_Exercise directions_
In the listing below, which lines contain the string "KEYS"? Copy them all.

··· The input ···

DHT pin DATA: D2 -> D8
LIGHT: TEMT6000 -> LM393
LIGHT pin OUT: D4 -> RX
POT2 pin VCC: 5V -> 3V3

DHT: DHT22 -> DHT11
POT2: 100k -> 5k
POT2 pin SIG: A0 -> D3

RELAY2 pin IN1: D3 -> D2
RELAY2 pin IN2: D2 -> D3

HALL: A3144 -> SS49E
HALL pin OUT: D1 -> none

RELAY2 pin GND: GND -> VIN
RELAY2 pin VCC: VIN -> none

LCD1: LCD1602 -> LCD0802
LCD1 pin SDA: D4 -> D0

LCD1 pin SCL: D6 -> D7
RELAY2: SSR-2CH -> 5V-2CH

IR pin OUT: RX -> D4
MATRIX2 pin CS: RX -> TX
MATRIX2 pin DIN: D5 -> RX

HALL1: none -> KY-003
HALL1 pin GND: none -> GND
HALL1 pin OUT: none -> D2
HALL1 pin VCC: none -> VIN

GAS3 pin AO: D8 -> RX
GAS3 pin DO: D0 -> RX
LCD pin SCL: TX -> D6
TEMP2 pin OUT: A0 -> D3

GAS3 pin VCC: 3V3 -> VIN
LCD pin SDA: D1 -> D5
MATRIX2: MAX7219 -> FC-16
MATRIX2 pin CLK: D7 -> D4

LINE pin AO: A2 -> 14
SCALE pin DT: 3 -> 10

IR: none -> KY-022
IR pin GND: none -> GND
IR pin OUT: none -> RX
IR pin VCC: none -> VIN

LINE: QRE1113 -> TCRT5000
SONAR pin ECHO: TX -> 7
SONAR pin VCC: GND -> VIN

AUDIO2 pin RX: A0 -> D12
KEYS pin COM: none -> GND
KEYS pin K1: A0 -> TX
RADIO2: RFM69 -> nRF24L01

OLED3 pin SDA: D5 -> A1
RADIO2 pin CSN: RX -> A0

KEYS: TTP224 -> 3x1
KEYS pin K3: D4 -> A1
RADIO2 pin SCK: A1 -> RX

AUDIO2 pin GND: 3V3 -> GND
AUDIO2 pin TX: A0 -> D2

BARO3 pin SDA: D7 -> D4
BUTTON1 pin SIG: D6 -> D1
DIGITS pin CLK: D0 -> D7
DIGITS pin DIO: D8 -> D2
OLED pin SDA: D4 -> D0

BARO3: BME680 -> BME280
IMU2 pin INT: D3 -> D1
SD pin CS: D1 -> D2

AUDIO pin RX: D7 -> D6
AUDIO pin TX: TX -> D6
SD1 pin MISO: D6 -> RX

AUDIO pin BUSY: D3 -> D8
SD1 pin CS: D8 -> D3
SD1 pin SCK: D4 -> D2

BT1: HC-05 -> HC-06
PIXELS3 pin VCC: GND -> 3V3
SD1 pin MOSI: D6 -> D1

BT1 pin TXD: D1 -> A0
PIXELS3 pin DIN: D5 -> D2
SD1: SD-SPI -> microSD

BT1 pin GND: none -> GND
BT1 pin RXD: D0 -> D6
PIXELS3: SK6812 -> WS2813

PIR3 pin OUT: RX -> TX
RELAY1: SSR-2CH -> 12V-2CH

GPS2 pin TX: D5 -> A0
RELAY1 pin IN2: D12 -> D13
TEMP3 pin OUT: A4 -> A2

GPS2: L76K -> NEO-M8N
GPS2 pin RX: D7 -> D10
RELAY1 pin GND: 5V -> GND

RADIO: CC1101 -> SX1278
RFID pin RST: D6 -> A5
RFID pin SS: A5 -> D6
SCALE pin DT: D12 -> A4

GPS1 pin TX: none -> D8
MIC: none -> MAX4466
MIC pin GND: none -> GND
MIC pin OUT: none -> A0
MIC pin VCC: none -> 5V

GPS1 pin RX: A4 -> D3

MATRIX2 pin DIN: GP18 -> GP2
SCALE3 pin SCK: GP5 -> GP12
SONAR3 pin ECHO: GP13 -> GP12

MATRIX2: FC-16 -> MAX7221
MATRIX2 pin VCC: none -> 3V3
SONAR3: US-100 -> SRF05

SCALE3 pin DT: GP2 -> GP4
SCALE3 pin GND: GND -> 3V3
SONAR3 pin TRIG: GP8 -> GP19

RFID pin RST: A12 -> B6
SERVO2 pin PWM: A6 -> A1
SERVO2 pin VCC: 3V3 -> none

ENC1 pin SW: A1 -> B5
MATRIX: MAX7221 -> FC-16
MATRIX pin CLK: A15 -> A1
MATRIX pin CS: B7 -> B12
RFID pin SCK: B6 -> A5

···

_Problem solution_
KEYS pin COM: none -> GND
KEYS pin K1: A0 -> TX
KEYS: TTP224 -> 3x1
KEYS pin K3: D4 -> A1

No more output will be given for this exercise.